▸ DIRECTIONS FOR THIS TASK
Output only the lines from the one holding "black hammer: 2 -> 3" to the end of the data below, please, copied exactly.

▸ COLLECTED MATERIAL
◆ ◆ ◆ ◆

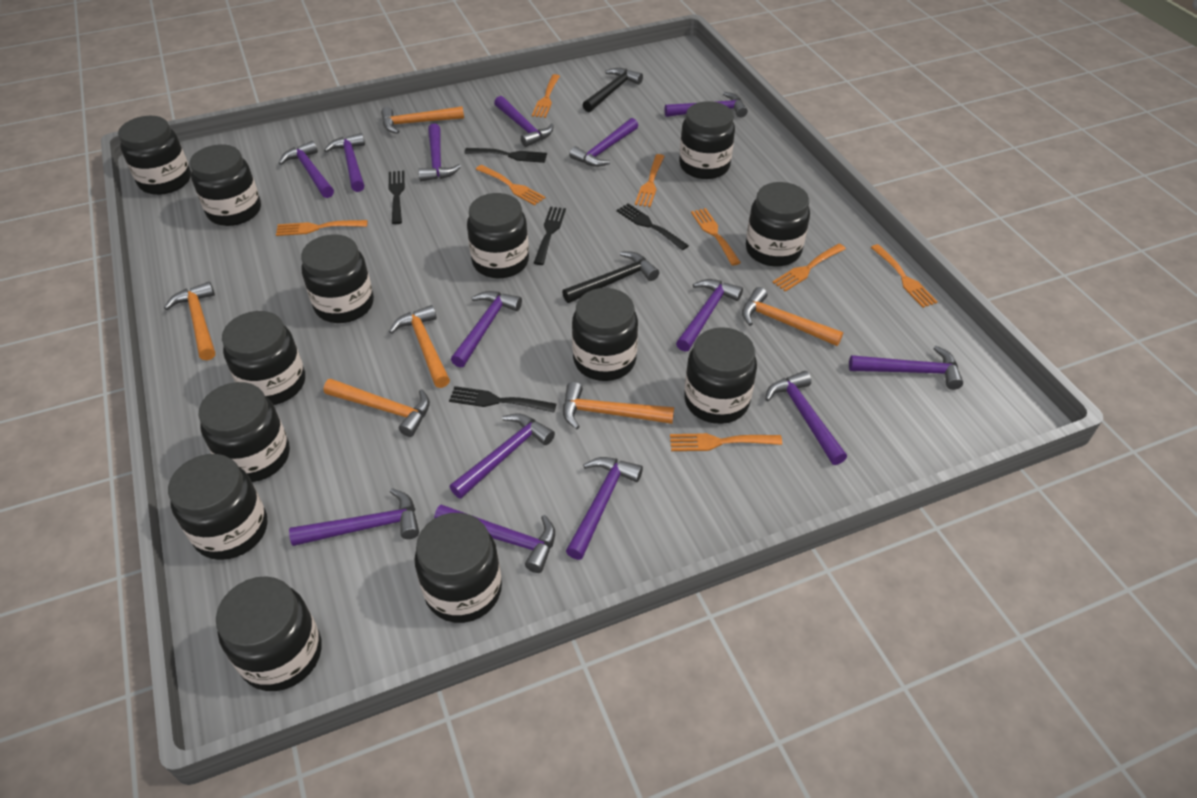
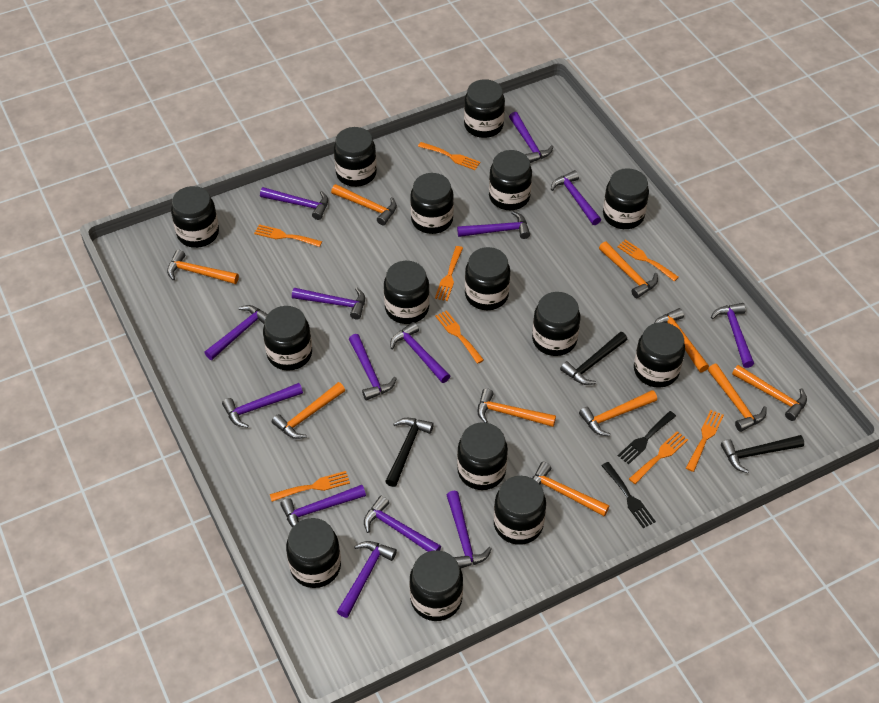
black fork: 5 -> 2
black hammer: 2 -> 3
black jar: 13 -> 15
orange hammer: 6 -> 10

◆ ◆ ◆ ◆

▸ EXERCISE RESPONSE
black hammer: 2 -> 3
black jar: 13 -> 15
orange hammer: 6 -> 10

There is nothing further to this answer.